◆ Required action: Which lines run from the line with "D1: LED blue (A GND, K N005) -> none" through the line with "R2: 300k (GND, N001) -> 300k (GND, N007)" in the entries below? Print them exactly, both ends included, and nothing more.

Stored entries
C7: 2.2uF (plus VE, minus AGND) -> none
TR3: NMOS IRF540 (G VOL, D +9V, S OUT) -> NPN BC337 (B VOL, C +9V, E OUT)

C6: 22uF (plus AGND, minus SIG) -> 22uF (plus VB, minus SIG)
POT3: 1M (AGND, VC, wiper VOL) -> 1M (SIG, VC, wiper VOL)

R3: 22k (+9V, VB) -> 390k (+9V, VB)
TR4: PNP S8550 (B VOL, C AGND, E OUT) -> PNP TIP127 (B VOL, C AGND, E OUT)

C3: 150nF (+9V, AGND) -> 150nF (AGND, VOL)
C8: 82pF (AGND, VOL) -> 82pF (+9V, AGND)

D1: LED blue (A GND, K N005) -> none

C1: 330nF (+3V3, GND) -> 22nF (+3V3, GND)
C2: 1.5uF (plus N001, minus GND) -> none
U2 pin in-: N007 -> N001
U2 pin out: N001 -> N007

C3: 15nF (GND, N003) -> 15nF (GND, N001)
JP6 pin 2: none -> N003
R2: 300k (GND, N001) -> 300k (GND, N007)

==

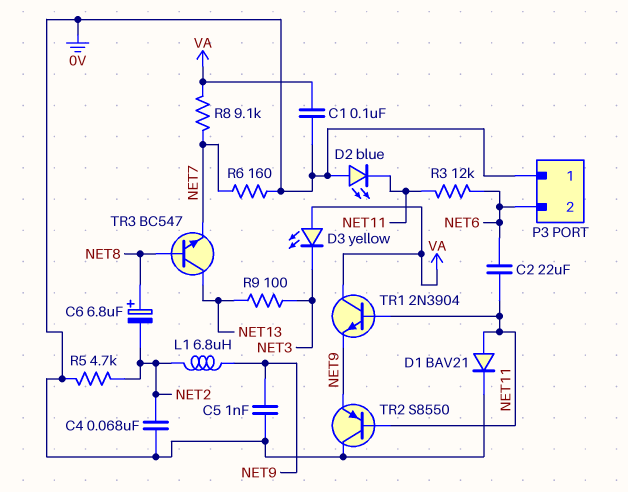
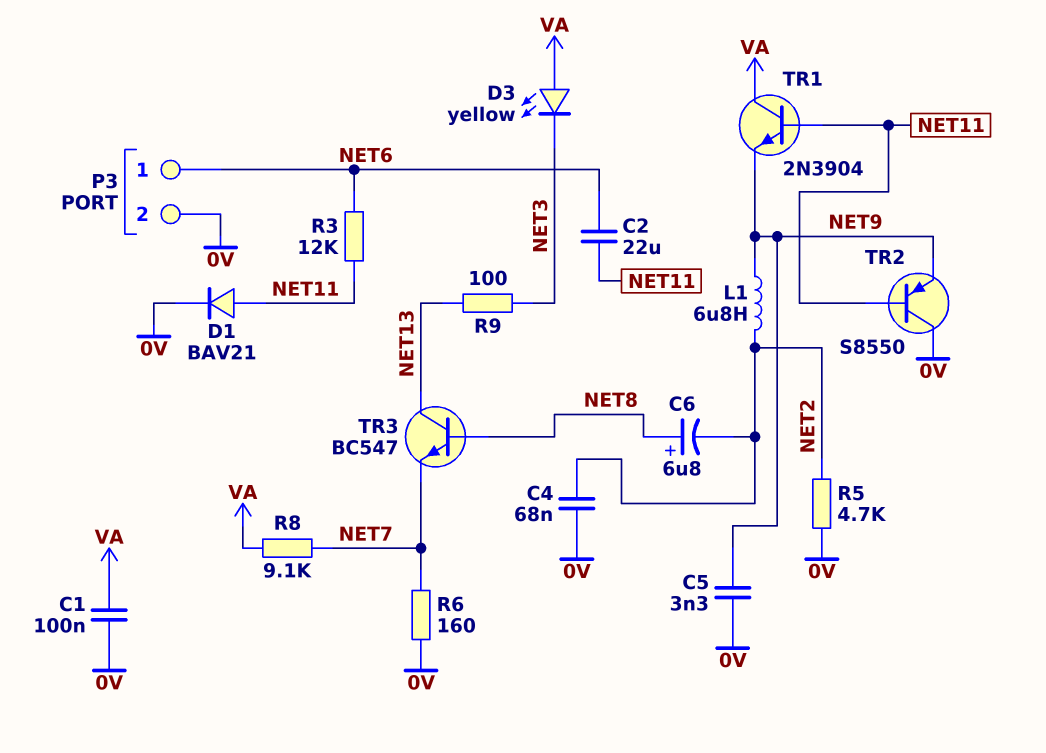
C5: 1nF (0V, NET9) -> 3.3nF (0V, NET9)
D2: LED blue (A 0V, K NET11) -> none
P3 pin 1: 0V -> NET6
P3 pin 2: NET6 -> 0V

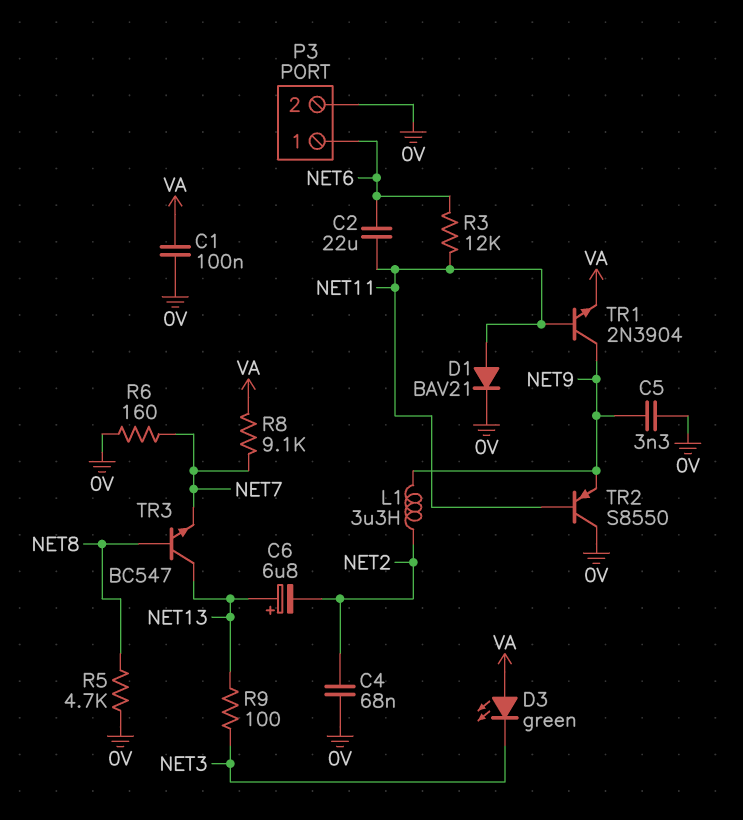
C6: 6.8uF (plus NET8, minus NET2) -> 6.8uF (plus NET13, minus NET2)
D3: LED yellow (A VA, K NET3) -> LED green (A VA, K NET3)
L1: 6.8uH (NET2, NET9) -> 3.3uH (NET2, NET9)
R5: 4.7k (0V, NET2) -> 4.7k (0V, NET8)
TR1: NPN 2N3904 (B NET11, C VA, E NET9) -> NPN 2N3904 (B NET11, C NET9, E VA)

--

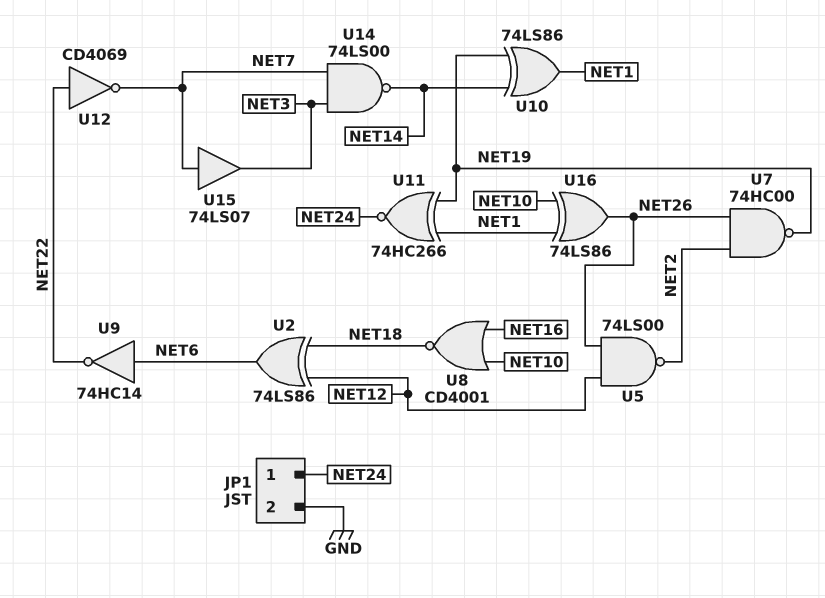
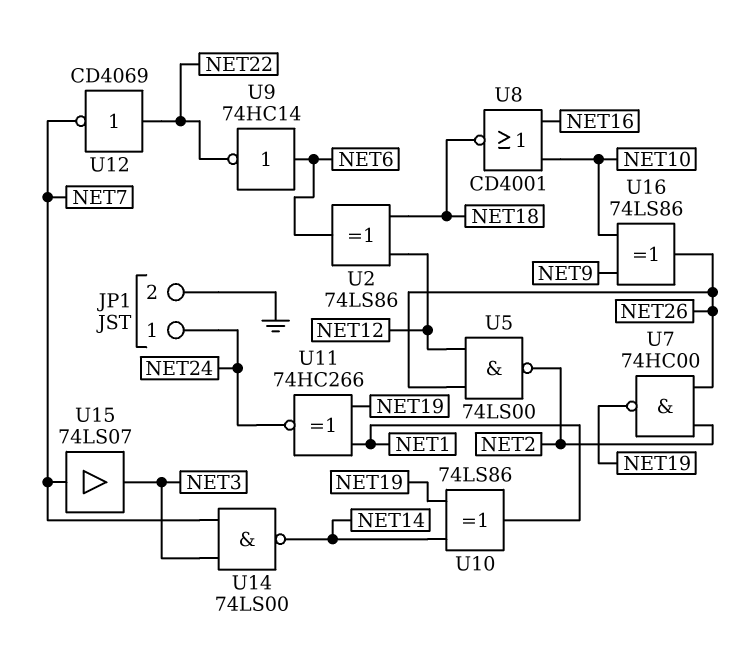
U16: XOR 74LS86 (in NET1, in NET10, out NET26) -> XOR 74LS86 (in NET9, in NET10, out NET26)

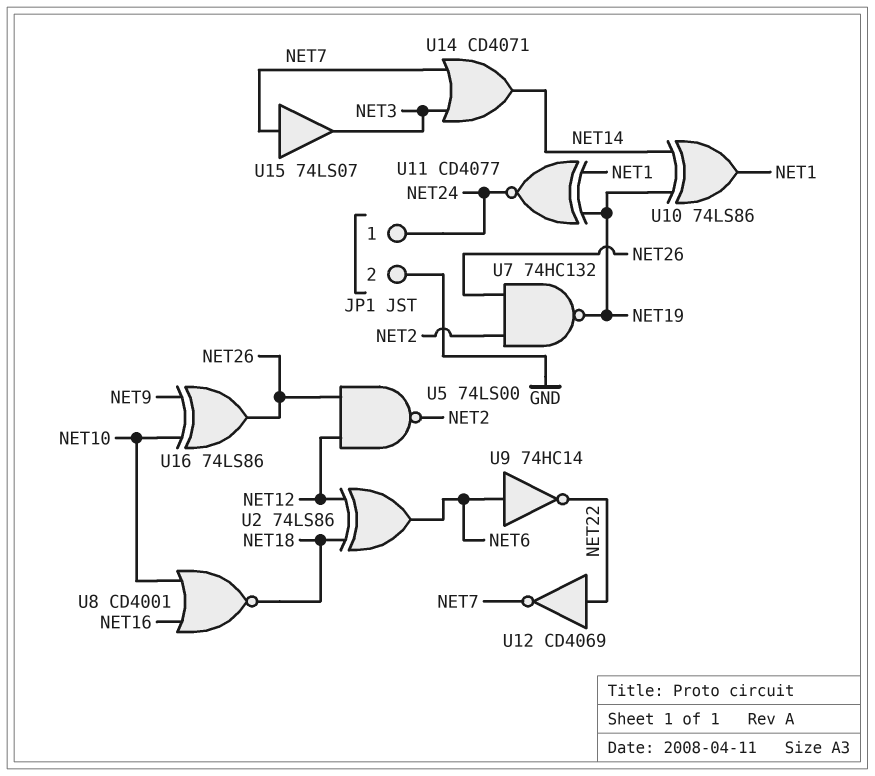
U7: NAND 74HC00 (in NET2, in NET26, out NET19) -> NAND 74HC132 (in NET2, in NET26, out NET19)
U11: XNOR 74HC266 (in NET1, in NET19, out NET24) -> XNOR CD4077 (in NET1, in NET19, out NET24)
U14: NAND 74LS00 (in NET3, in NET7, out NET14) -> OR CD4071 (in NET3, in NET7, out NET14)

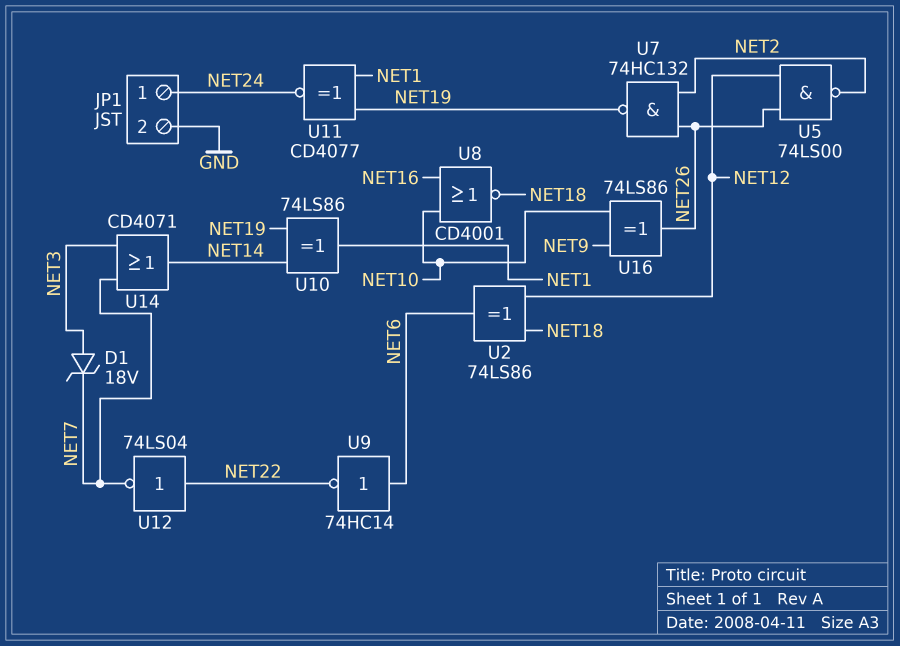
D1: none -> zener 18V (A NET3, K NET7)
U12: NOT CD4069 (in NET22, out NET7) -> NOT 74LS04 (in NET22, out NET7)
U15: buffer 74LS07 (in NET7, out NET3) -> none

◆ Exercise result:
D1: LED blue (A GND, K N005) -> none

C1: 330nF (+3V3, GND) -> 22nF (+3V3, GND)
C2: 1.5uF (plus N001, minus GND) -> none
U2 pin in-: N007 -> N001
U2 pin out: N001 -> N007

C3: 15nF (GND, N003) -> 15nF (GND, N001)
JP6 pin 2: none -> N003
R2: 300k (GND, N001) -> 300k (GND, N007)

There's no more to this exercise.